§ ASSIGNED TASK: From the entries below, transcribe exactly the lines between the line holding "(735, 285) = (614, 375): none -> pink capsule" and the line holding "(363, 101) = (376, 102): green", inclusive; skip all other lines.

(DATA TO EXAMINE)

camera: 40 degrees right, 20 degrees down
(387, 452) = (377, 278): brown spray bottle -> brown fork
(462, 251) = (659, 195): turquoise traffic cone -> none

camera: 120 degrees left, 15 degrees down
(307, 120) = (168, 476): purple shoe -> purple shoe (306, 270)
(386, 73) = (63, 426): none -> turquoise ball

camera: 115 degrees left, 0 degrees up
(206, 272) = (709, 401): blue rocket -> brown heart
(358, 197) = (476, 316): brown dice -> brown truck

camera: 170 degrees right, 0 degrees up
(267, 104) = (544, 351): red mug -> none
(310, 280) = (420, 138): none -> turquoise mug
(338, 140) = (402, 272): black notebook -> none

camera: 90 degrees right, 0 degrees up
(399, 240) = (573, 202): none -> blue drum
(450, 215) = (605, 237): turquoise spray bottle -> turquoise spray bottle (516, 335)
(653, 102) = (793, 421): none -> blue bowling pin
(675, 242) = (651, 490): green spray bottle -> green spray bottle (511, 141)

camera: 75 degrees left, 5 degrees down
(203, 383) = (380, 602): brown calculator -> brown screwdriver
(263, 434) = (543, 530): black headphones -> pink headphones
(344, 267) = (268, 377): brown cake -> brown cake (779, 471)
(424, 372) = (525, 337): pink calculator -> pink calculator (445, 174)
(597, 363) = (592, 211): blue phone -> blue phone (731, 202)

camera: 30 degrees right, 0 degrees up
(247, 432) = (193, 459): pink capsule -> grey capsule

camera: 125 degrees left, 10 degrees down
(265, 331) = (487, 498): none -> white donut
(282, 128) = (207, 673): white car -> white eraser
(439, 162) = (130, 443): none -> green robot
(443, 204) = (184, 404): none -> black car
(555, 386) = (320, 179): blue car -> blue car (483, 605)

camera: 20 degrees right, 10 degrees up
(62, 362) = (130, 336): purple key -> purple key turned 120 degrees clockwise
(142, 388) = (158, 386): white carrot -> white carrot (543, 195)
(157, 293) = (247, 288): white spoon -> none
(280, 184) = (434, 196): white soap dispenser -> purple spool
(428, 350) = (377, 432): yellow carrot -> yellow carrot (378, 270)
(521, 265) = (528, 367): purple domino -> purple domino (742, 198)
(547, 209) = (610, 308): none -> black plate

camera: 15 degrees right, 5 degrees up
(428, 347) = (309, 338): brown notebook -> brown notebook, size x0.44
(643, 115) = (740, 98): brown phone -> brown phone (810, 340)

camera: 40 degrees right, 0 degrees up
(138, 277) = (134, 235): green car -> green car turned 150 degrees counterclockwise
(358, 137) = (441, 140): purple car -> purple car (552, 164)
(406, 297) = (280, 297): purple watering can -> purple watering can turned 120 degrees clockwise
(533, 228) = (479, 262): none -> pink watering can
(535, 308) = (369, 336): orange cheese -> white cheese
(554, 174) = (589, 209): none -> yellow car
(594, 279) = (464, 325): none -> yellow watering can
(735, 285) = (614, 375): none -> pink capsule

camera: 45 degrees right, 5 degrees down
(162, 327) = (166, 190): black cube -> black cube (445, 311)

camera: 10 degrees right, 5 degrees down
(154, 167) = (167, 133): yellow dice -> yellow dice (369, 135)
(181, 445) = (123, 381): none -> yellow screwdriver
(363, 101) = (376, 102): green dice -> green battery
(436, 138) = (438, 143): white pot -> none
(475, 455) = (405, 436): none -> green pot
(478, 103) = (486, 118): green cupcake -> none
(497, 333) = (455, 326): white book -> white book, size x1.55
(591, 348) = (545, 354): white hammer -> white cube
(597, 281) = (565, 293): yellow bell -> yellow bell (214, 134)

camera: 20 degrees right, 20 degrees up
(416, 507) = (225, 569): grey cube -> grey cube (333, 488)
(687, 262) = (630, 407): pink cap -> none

(End DATA TO EXAMINE)

§ EXERCISE RESULT:
(735, 285) = (614, 375): none -> pink capsule

camera: 45 degrees right, 5 degrees down
(162, 327) = (166, 190): black cube -> black cube (445, 311)

camera: 10 degrees right, 5 degrees down
(154, 167) = (167, 133): yellow dice -> yellow dice (369, 135)
(181, 445) = (123, 381): none -> yellow screwdriver
(363, 101) = (376, 102): green dice -> green battery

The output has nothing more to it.